◆ PROVIDED INFORMATION
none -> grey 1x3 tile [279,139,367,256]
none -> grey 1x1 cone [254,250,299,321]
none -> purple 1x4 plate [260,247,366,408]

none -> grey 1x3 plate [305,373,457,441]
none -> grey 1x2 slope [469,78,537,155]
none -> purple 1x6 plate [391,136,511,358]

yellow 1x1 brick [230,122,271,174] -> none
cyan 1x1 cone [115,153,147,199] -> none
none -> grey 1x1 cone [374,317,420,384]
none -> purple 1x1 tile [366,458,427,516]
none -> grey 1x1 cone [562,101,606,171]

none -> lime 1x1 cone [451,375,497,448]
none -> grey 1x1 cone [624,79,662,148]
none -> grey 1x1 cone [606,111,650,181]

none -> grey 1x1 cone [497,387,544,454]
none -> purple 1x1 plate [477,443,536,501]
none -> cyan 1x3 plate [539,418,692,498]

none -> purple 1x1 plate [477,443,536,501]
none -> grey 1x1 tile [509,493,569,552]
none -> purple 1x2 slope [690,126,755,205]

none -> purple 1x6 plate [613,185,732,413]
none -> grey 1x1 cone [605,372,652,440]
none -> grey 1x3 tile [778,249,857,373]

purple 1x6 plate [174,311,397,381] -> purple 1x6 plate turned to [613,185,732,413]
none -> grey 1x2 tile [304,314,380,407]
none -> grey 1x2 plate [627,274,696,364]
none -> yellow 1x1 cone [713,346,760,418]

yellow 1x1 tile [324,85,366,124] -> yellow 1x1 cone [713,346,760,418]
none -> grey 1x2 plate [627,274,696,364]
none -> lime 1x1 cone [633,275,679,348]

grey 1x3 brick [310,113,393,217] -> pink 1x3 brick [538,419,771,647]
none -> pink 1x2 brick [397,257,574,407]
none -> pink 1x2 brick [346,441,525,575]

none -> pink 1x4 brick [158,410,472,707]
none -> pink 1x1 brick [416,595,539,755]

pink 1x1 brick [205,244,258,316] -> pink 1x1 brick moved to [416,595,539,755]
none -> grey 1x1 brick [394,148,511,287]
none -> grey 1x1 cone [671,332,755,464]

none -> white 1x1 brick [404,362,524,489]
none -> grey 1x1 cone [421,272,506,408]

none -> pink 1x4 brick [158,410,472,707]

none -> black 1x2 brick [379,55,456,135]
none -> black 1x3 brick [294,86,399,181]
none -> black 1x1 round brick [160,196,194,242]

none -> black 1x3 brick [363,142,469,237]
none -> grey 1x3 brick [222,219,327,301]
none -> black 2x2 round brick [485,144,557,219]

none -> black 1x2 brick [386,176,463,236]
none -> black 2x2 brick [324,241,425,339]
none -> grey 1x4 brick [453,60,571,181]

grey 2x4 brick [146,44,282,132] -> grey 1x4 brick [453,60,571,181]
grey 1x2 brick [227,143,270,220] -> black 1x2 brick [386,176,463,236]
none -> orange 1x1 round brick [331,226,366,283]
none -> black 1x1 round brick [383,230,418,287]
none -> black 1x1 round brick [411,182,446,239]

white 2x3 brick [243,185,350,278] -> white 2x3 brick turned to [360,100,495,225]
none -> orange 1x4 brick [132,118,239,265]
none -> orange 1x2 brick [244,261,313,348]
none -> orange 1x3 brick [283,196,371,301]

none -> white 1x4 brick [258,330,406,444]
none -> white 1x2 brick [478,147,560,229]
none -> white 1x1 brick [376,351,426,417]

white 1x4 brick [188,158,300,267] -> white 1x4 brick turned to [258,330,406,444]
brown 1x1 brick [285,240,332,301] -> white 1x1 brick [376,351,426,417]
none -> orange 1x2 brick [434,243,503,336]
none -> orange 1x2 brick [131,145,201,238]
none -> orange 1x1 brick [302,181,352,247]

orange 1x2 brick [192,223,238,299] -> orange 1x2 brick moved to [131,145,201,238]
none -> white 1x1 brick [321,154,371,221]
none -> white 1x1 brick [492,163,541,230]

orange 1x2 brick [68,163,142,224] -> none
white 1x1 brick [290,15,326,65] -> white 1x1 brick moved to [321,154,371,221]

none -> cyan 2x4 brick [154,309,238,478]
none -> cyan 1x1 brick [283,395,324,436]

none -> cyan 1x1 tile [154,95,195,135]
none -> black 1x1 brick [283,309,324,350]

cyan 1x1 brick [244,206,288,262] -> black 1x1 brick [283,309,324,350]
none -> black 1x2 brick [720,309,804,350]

◆ ACTIVITY
Give again the lines from the line holding "orange 1x2 brick [192,223,238,299]" through the close of the listing, both included, exactly as written and with nothing else.

◆ EXERCISE RESPONSE
orange 1x2 brick [192,223,238,299] -> orange 1x2 brick moved to [131,145,201,238]
none -> white 1x1 brick [321,154,371,221]
none -> white 1x1 brick [492,163,541,230]

orange 1x2 brick [68,163,142,224] -> none
white 1x1 brick [290,15,326,65] -> white 1x1 brick moved to [321,154,371,221]

none -> cyan 2x4 brick [154,309,238,478]
none -> cyan 1x1 brick [283,395,324,436]

none -> cyan 1x1 tile [154,95,195,135]
none -> black 1x1 brick [283,309,324,350]

cyan 1x1 brick [244,206,288,262] -> black 1x1 brick [283,309,324,350]
none -> black 1x2 brick [720,309,804,350]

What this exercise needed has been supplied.